__ASSIGNMENT__:
Give back, word for word, the lines in the listing below from the one holding "purple watering can: [181,245,276,341]" down to the one holding "white flashlight: [166,201,206,273]", both ends included.

__SOURCE INFORMATION__:
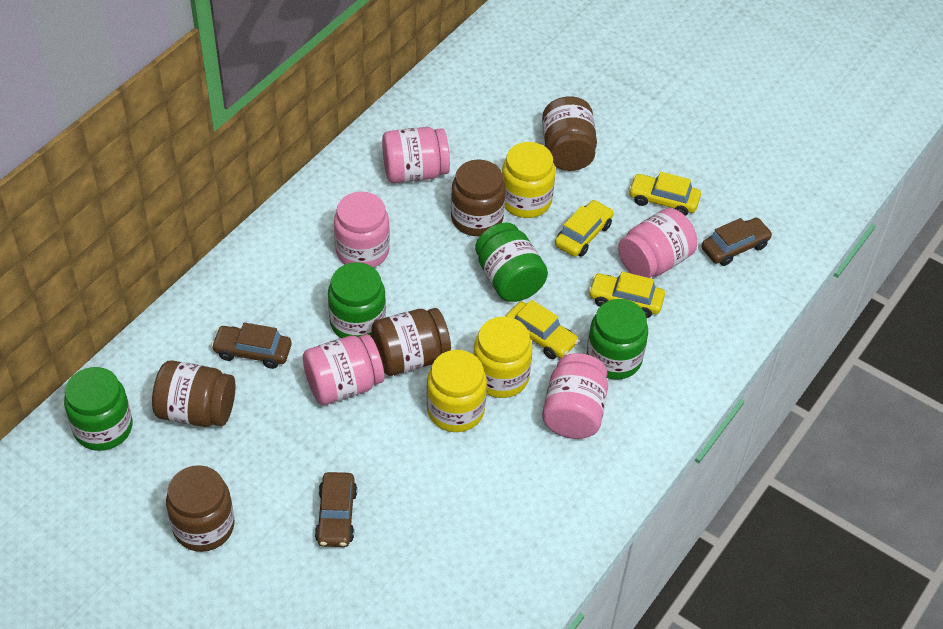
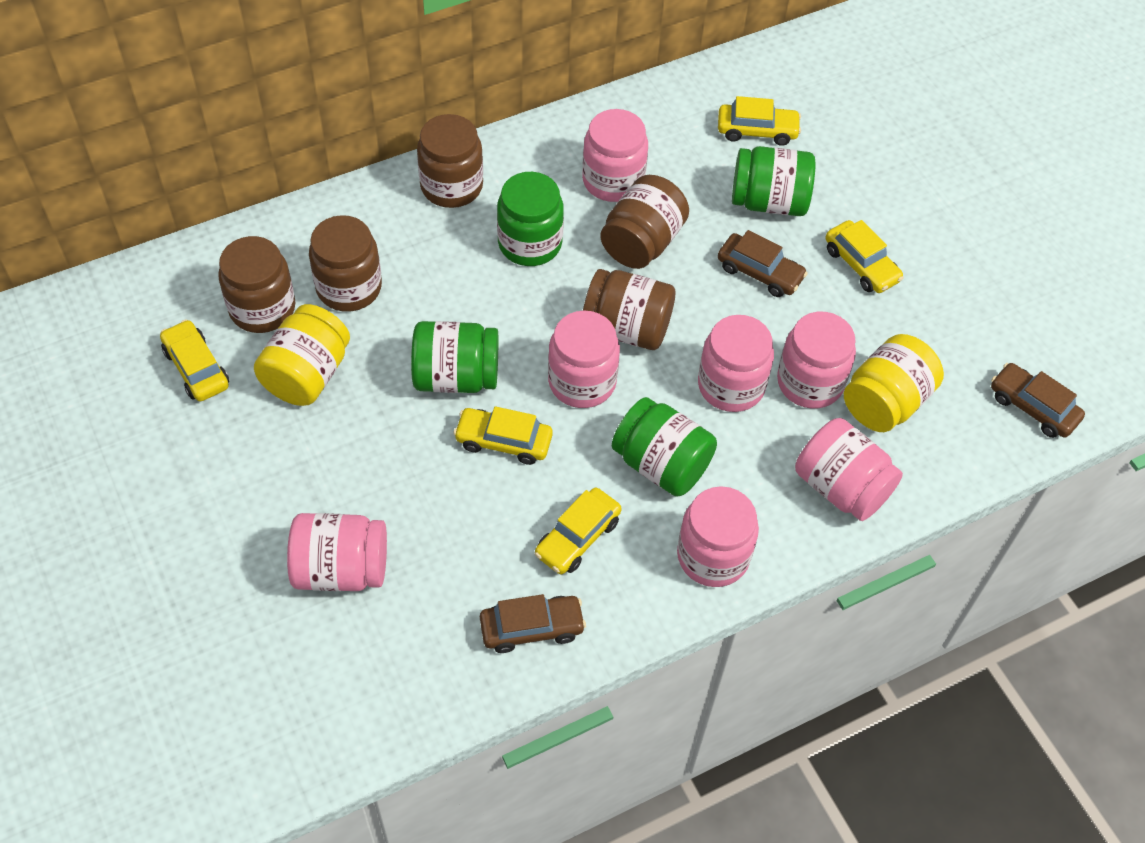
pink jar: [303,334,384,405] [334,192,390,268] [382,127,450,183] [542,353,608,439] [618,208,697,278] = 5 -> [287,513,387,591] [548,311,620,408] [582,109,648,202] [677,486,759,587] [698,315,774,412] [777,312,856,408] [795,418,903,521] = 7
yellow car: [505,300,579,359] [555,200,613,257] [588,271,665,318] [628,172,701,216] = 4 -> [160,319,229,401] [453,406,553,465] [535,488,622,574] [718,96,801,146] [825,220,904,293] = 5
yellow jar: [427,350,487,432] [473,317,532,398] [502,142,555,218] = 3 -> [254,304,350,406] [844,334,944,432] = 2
---
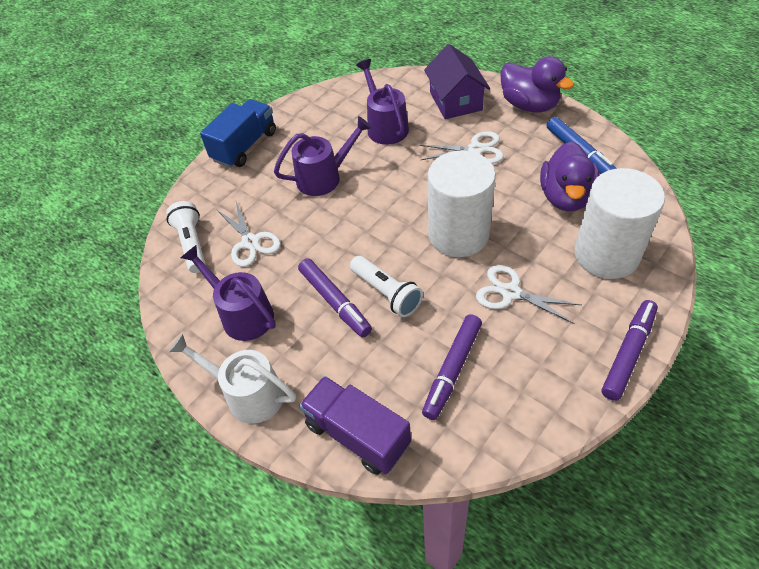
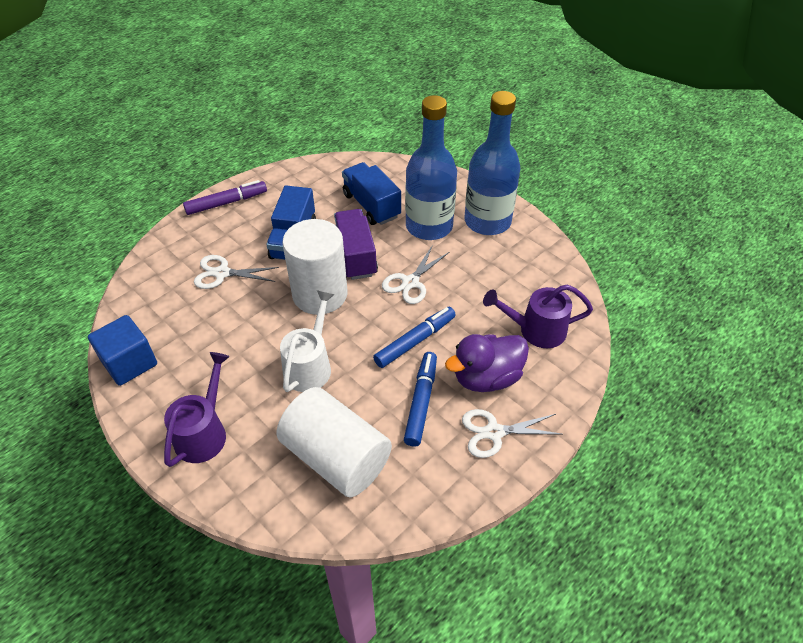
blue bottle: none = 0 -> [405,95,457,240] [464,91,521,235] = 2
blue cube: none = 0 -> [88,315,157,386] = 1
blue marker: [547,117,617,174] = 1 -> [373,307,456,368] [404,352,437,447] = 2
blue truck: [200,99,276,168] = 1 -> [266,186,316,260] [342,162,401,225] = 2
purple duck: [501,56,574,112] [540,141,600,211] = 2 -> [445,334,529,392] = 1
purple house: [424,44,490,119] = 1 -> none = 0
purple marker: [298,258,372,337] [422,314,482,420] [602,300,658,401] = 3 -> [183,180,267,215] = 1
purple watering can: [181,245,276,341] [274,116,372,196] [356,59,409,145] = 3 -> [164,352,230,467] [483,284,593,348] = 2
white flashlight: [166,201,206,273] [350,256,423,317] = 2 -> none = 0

__WRITTEN SOLUTION__:
purple watering can: [181,245,276,341] [274,116,372,196] [356,59,409,145] = 3 -> [164,352,230,467] [483,284,593,348] = 2
white flashlight: [166,201,206,273] [350,256,423,317] = 2 -> none = 0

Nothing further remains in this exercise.